Format everything from the line containing "Question: Is glossy leather couch at center facing" down through the end of the entries as a Markdown table with the columns Row and Line, putting a row number beside each line. Leave out blank lines and the pictures.

* Start Records shown *

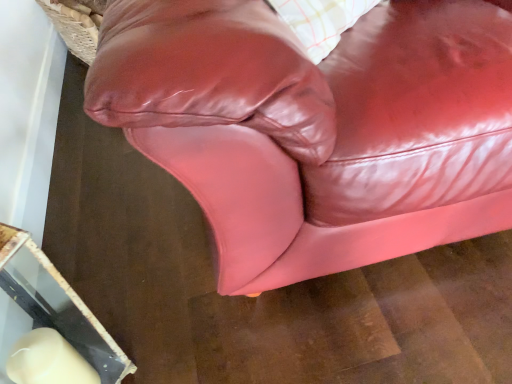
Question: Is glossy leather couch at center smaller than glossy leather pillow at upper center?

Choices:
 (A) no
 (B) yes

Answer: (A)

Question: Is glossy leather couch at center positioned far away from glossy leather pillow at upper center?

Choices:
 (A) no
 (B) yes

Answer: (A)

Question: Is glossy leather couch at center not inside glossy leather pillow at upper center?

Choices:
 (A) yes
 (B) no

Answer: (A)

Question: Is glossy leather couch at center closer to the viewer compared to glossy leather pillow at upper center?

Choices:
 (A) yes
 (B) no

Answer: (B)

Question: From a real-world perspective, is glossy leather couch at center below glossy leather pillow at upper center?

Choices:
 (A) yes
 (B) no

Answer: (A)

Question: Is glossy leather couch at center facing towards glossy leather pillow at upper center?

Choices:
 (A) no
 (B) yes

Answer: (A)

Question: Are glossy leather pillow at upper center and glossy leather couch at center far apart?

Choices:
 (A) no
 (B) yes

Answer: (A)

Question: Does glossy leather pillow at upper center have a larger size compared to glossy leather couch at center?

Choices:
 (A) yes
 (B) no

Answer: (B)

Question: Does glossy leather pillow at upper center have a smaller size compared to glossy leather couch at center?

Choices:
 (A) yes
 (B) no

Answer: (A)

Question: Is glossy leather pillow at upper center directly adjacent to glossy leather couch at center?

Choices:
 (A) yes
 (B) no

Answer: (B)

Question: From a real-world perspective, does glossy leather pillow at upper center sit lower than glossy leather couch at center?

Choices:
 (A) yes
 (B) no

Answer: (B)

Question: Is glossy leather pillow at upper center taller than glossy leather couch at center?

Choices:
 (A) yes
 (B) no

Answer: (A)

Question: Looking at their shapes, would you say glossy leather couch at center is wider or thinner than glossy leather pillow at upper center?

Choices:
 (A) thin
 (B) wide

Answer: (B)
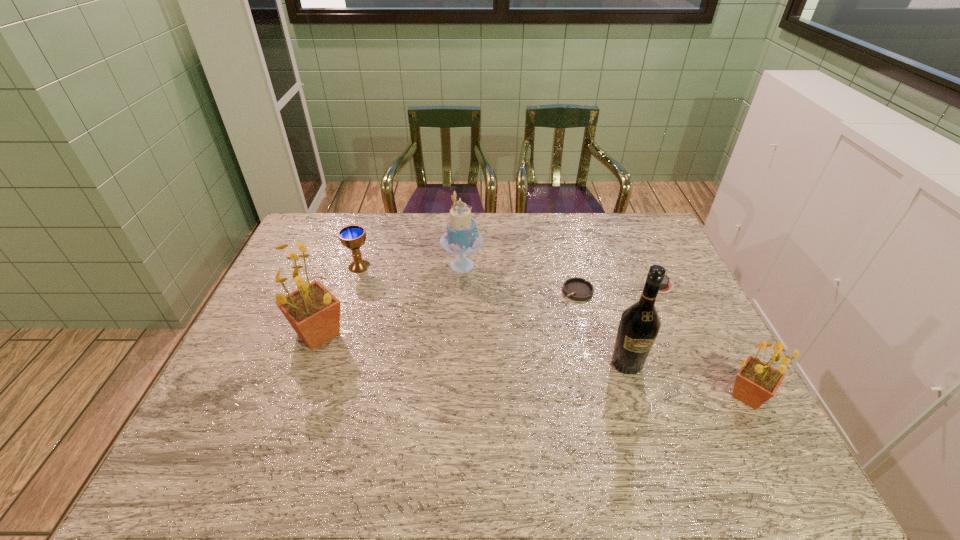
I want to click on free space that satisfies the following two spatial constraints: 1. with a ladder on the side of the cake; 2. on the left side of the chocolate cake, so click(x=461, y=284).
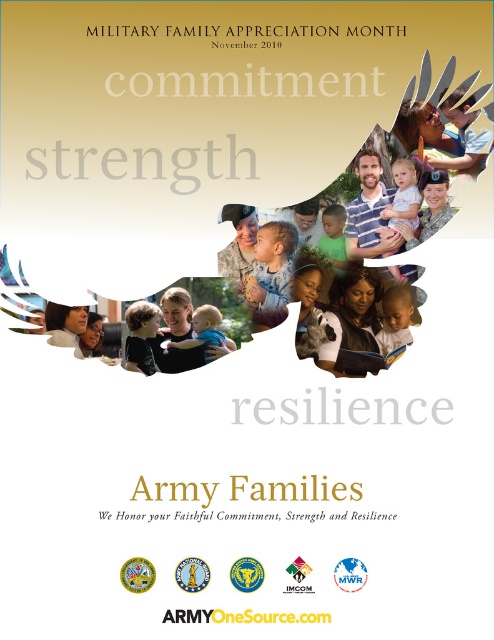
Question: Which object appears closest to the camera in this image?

* End Records shown *

Worked solution
| Row | Line |
|---|---|
| 1 | Question: Is glossy leather couch at center facing towards glossy leather pillow at upper center? |
| 2 | Choices: |
| 3 |  (A) no |
| 4 |  (B) yes |
| 5 | Answer: (A) |
| 6 | Question: Are glossy leather pillow at upper center and glossy leather couch at center far apart? |
| 7 | Choices: |
| 8 |  (A) no |
| 9 |  (B) yes |
| 10 | Answer: (A) |
| 11 | Question: Does glossy leather pillow at upper center have a larger size compared to glossy leather couch at center? |
| 12 | Choices: |
| 13 |  (A) yes |
| 14 |  (B) no |
| 15 | Answer: (B) |
| 16 | Question: Does glossy leather pillow at upper center have a smaller size compared to glossy leather couch at center? |
| 17 | Choices: |
| 18 |  (A) yes |
| 19 |  (B) no |
| 20 | Answer: (A) |
| 21 | Question: Is glossy leather pillow at upper center directly adjacent to glossy leather couch at center? |
| 22 | Choices: |
| 23 |  (A) yes |
| 24 |  (B) no |
| 25 | Answer: (B) |
| 26 | Question: From a real-world perspective, does glossy leather pillow at upper center sit lower than glossy leather couch at center? |
| 27 | Choices: |
| 28 |  (A) yes |
| 29 |  (B) no |
| 30 | Answer: (B) |
| 31 | Question: Is glossy leather pillow at upper center taller than glossy leather couch at center? |
| 32 | Choices: |
| 33 |  (A) yes |
| 34 |  (B) no |
| 35 | Answer: (A) |
| 36 | Question: Looking at their shapes, would you say glossy leather couch at center is wider or thinner than glossy leather pillow at upper center? |
| 37 | Choices: |
| 38 |  (A) thin |
| 39 |  (B) wide |
| 40 | Answer: (B) |
| 41 | I want to click on free space that satisfies the following two spatial constraints: 1. with a ladder on the side of the cake; 2. on the left side of the chocolate cake, so click(x=461, y=284). |
| 42 | Question: Which object appears closest to the camera in this image? |